Goal of the exercise »
Do not repeat pictures. Repeat exactly the lines of the listing below from its first line through the line with "to (401 497)".

Data for analysis »

#####

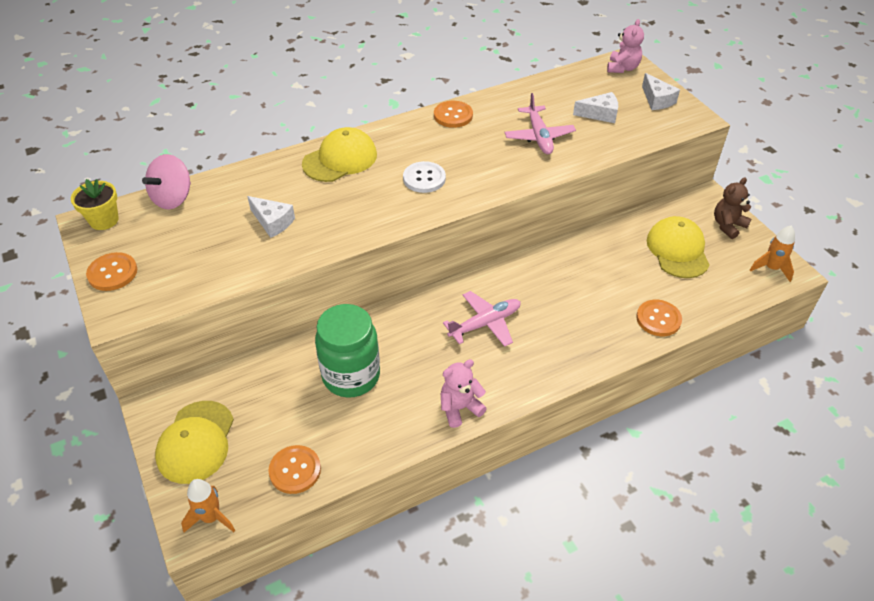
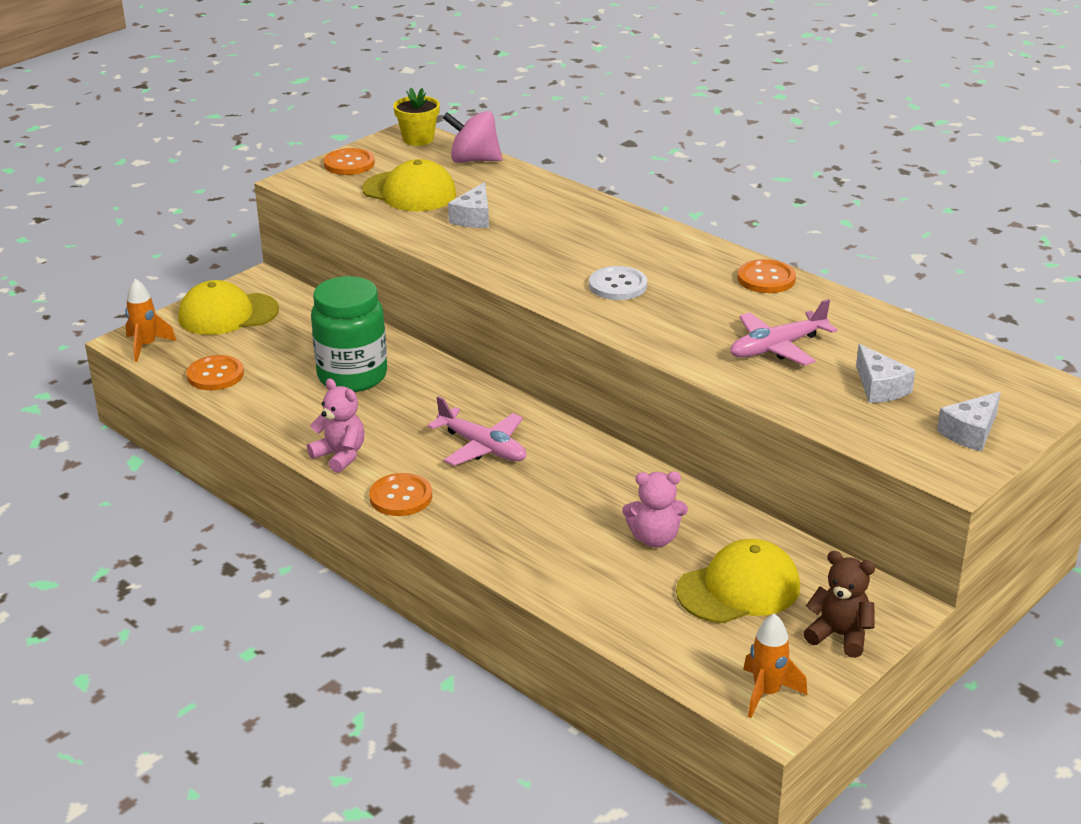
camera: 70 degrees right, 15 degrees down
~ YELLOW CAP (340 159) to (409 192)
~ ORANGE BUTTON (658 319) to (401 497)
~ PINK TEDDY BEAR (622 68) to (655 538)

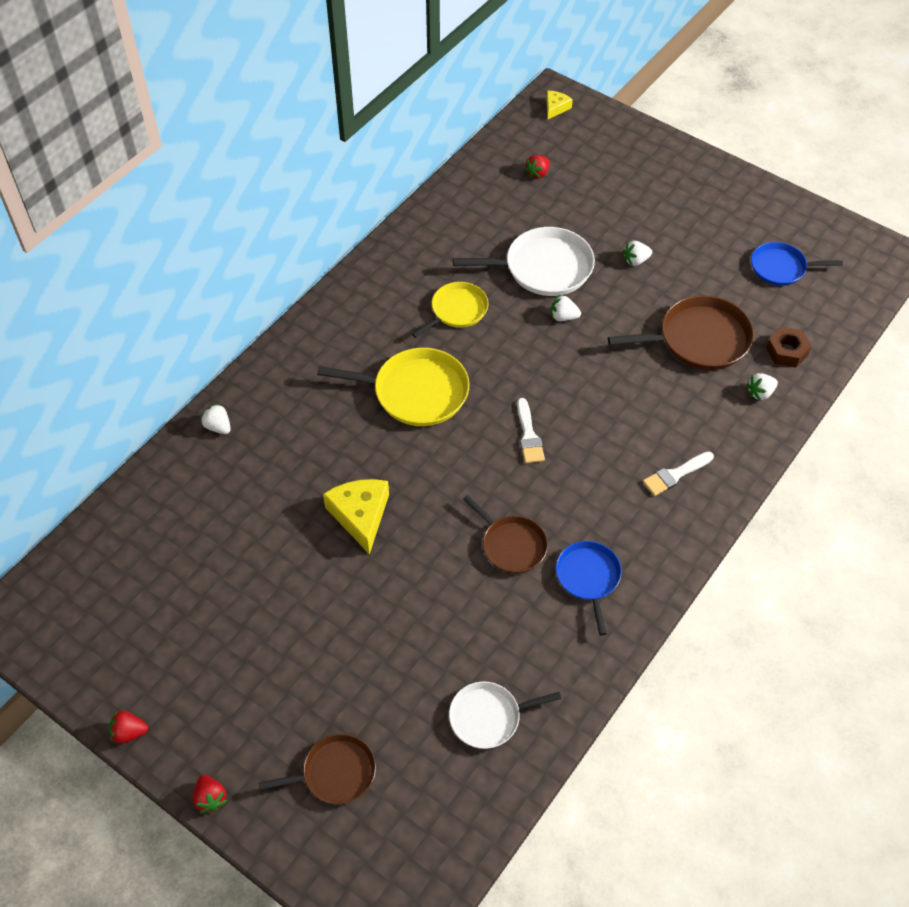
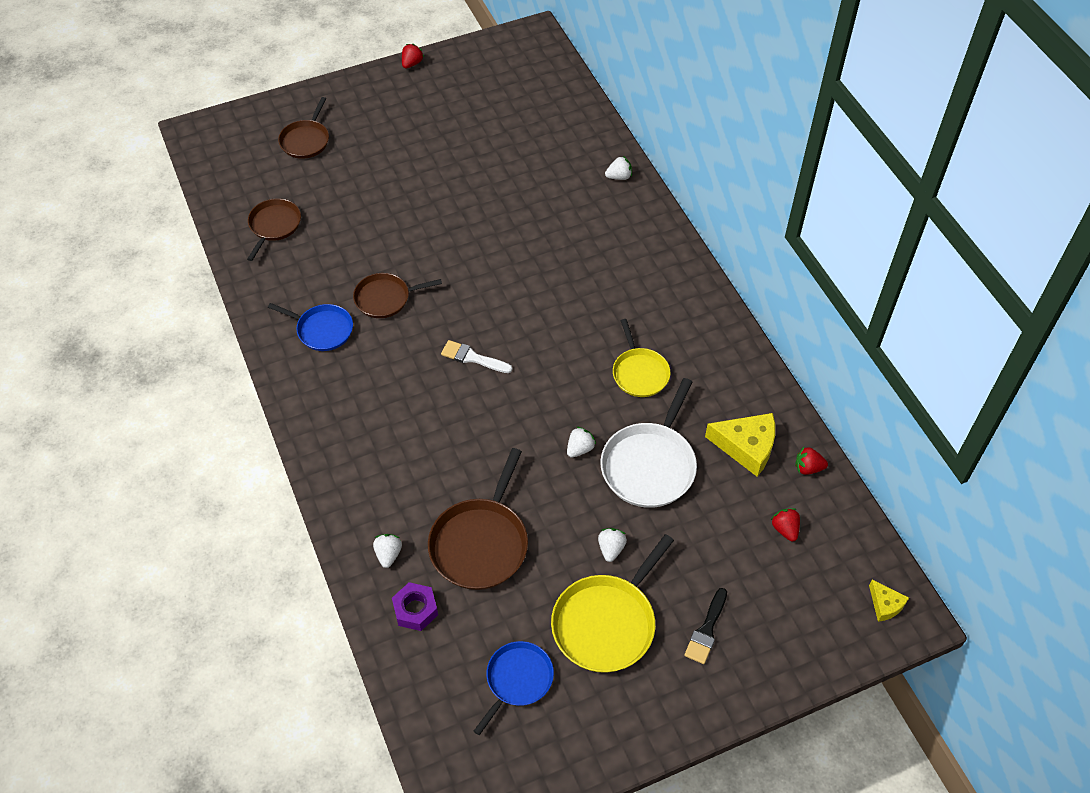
camera: 120 degrees right, 0 degrees up
~ WHITE PAN (488 717) to BROWN PAN (274 226)
~ BROWN NUT (786 351) to PURPLE NUT (415 610)
~ YELLOW PAN (415 392) to (607 623)
+ BLACK BRUSH (706 630)
~ YELLOW CHEESE (360 515) to (746 447)
~ RED STRAWBERRY (210 798) to (808 468)
- WHITE BRUSH (675 475)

#####

Written response »
camera: 70 degrees right, 15 degrees down
~ YELLOW CAP (340 159) to (409 192)
~ ORANGE BUTTON (658 319) to (401 497)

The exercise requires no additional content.